§ Required action: A faithful copy without images is required: write out all the records exactly.

:: Materials provided

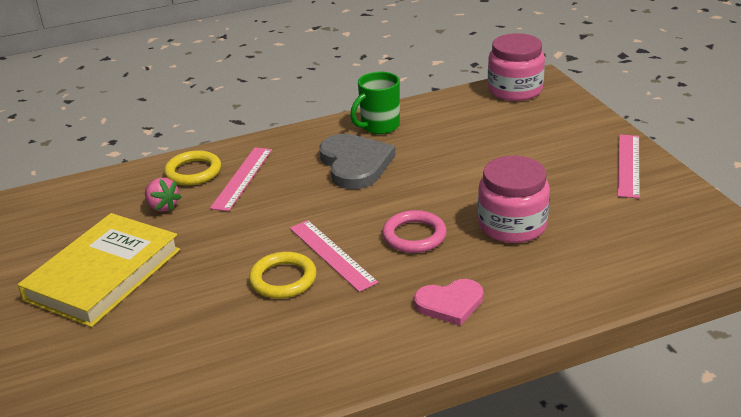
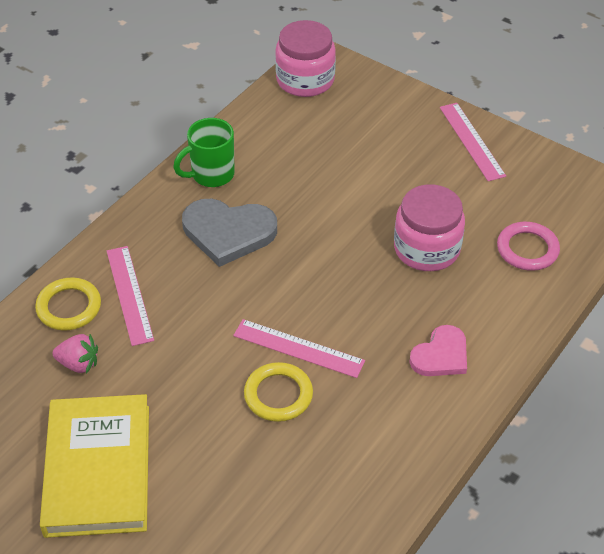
camera: 35 degrees left, 15 degrees up
(355, 164) = (228, 232): grey heart -> grey heart turned 150 degrees clockwise
(379, 126) = (211, 175): green mug -> green mug turned 45 degrees clockwise
(414, 236) = (353, 295): pink ring -> pink ring (527, 249)

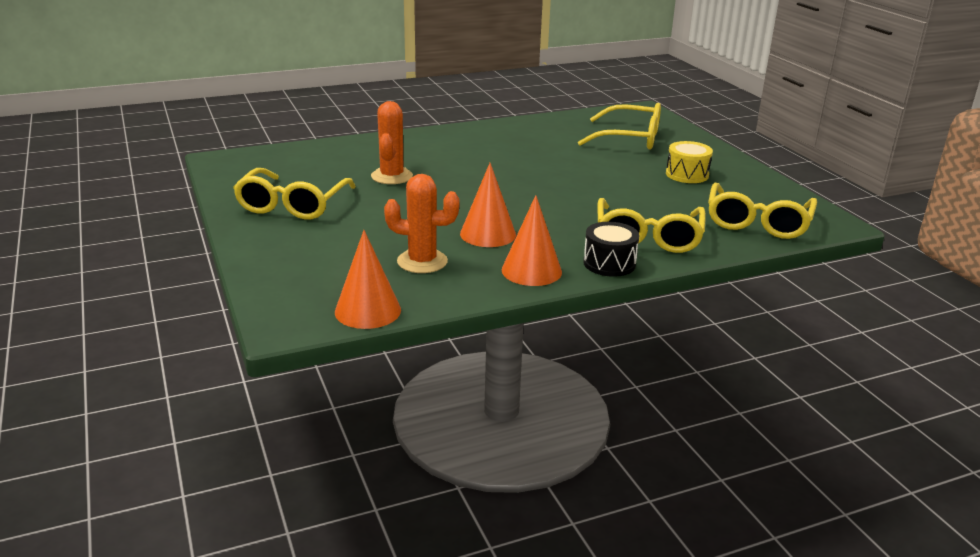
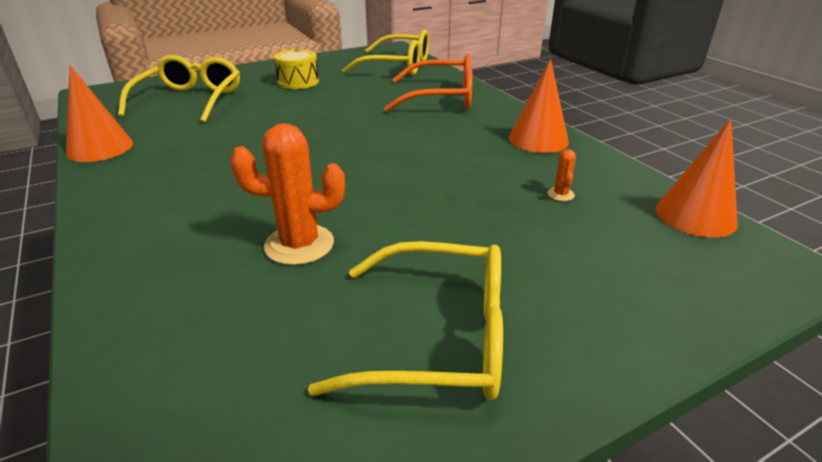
camera: 95 degrees left, 5 degrees up
(422, 261) = (560, 194): orange cactus -> orange cactus, size x0.44
(488, 234) = (470, 162): orange cone -> orange cone (100, 148)
(609, 263) = (501, 111): black drum -> none
(648, 237) = (442, 98): yellow glasses -> orange glasses

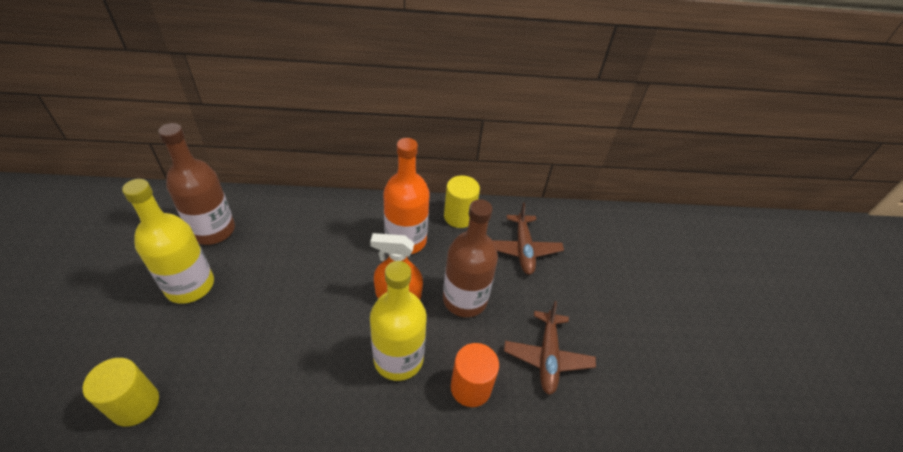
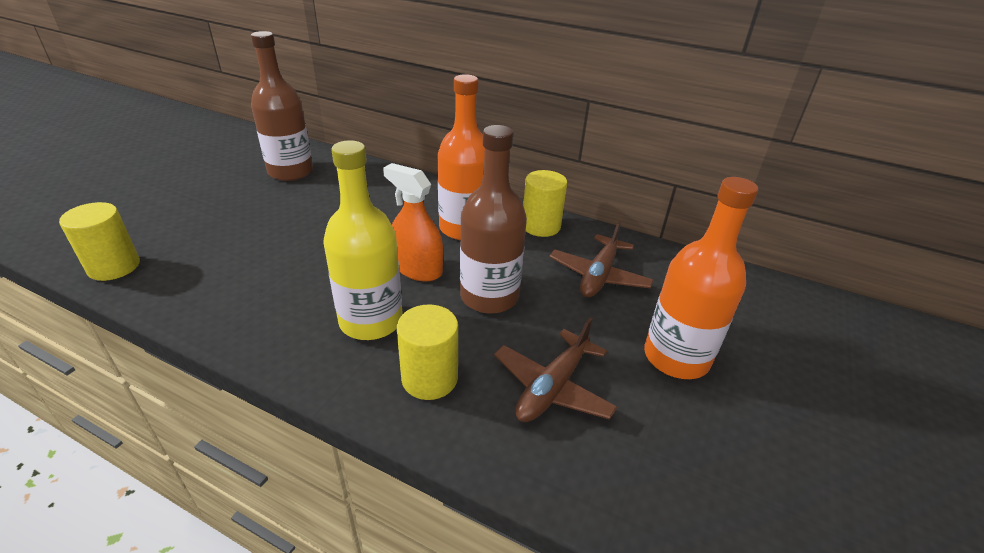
camera: 30 degrees right, 10 degrees down
(190, 285) = (236, 202): yellow bottle -> none
(470, 387) = (429, 378): orange cylinder -> yellow cylinder
(602, 299) = (676, 357): none -> orange bottle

::::

§ Exercise answer:
camera: 35 degrees left, 15 degrees up
(355, 164) = (228, 232): grey heart -> grey heart turned 150 degrees clockwise
(379, 126) = (211, 175): green mug -> green mug turned 45 degrees clockwise
(414, 236) = (353, 295): pink ring -> pink ring (527, 249)

camera: 95 degrees left, 5 degrees up
(422, 261) = (560, 194): orange cactus -> orange cactus, size x0.44
(488, 234) = (470, 162): orange cone -> orange cone (100, 148)
(609, 263) = (501, 111): black drum -> none
(648, 237) = (442, 98): yellow glasses -> orange glasses

camera: 30 degrees right, 10 degrees down
(190, 285) = (236, 202): yellow bottle -> none
(470, 387) = (429, 378): orange cylinder -> yellow cylinder
(602, 299) = (676, 357): none -> orange bottle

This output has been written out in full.